Element and text position data
----

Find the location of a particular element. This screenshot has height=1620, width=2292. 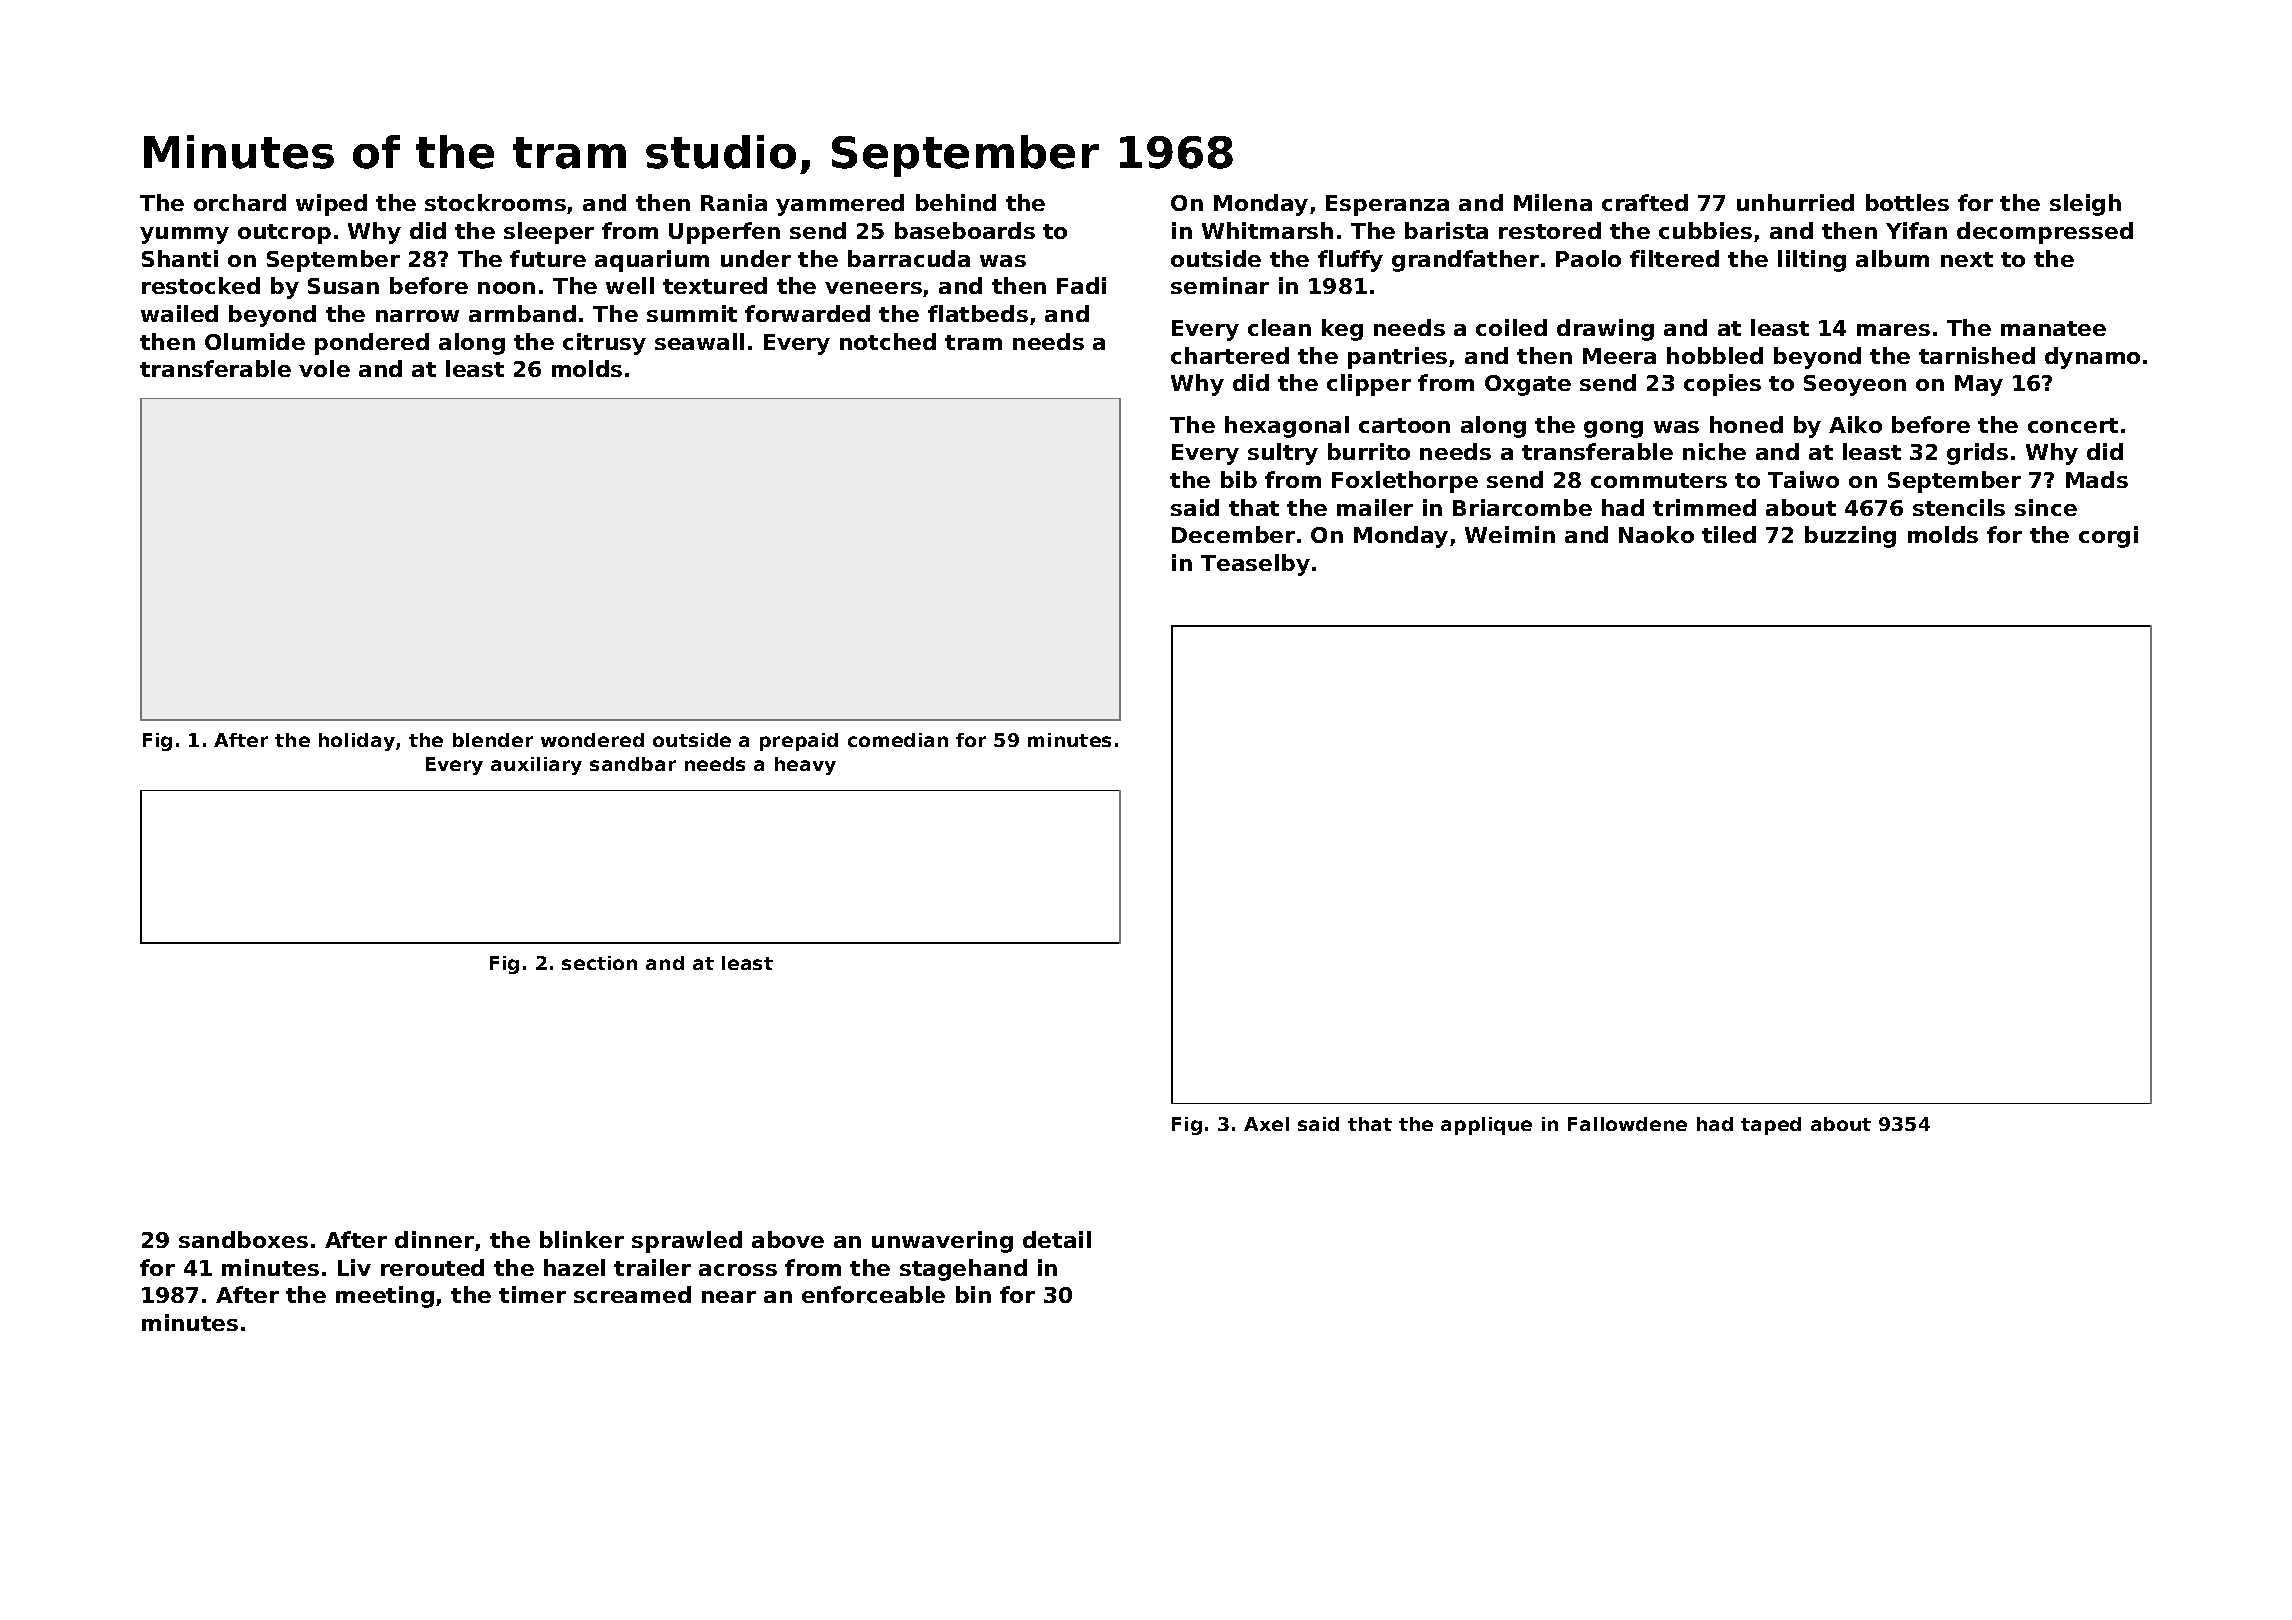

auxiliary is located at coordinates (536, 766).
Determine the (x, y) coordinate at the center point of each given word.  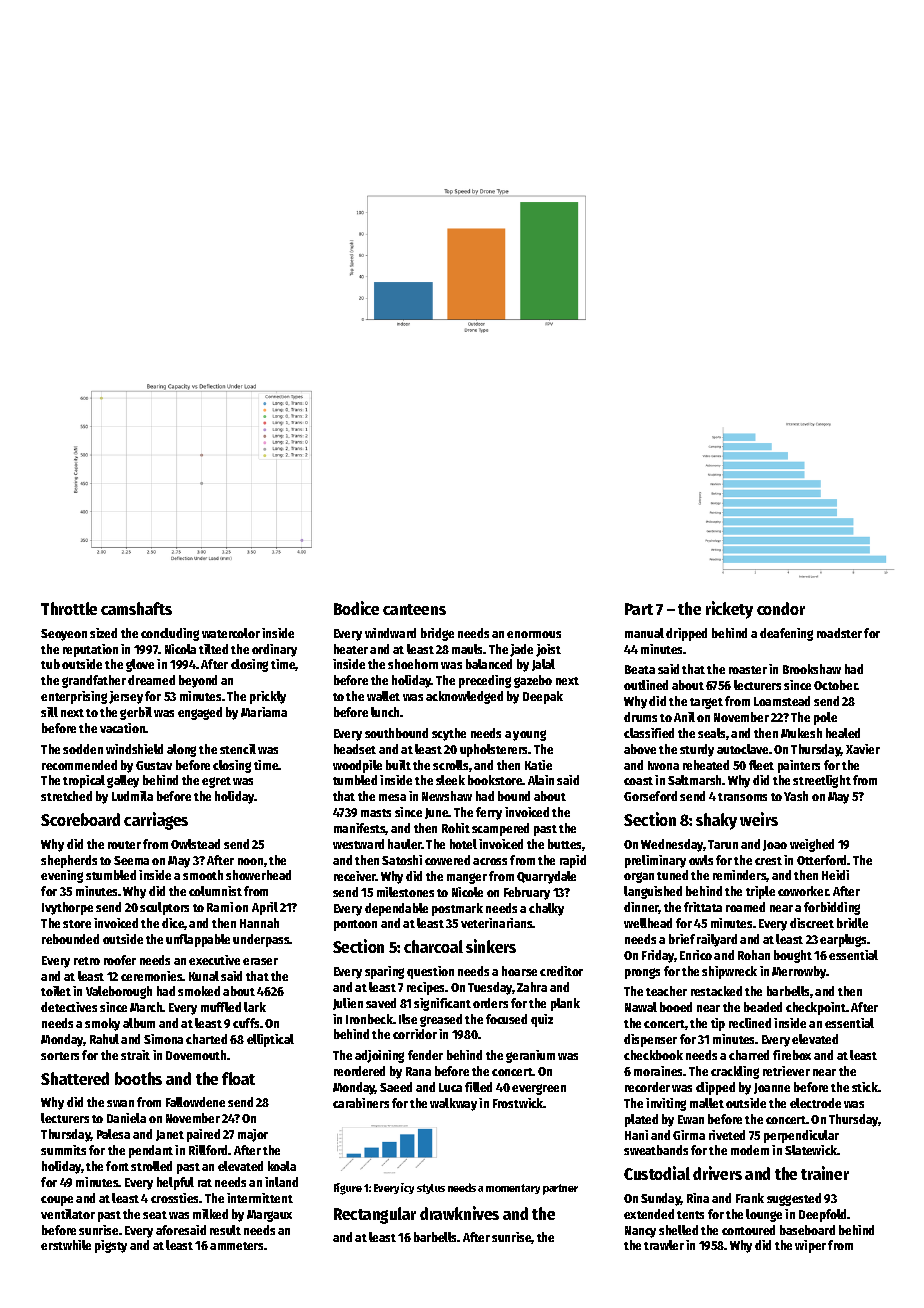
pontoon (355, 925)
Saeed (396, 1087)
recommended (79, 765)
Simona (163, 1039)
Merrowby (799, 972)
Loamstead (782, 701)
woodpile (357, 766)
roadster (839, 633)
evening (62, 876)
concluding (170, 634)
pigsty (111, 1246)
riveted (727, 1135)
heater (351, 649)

----

● Directive
Rewrite the records with every "screenshot" changed to "screen capture" and everything else left as it is. Leave the pictures out of the rewritten version.

● Answer to the task
Find the location of a particular element. This screen capture has height=1620, width=2292. 

auxiliary is located at coordinates (536, 766).
Determine the (x, y) coordinate at the center point of each given word.  
pontoon (355, 925)
Saeed (396, 1087)
recommended (79, 765)
Simona (163, 1039)
Merrowby (799, 972)
Loamstead (782, 701)
woodpile (357, 766)
roadster (839, 633)
evening (62, 876)
concluding (170, 634)
pigsty (111, 1246)
riveted (727, 1135)
heater (351, 649)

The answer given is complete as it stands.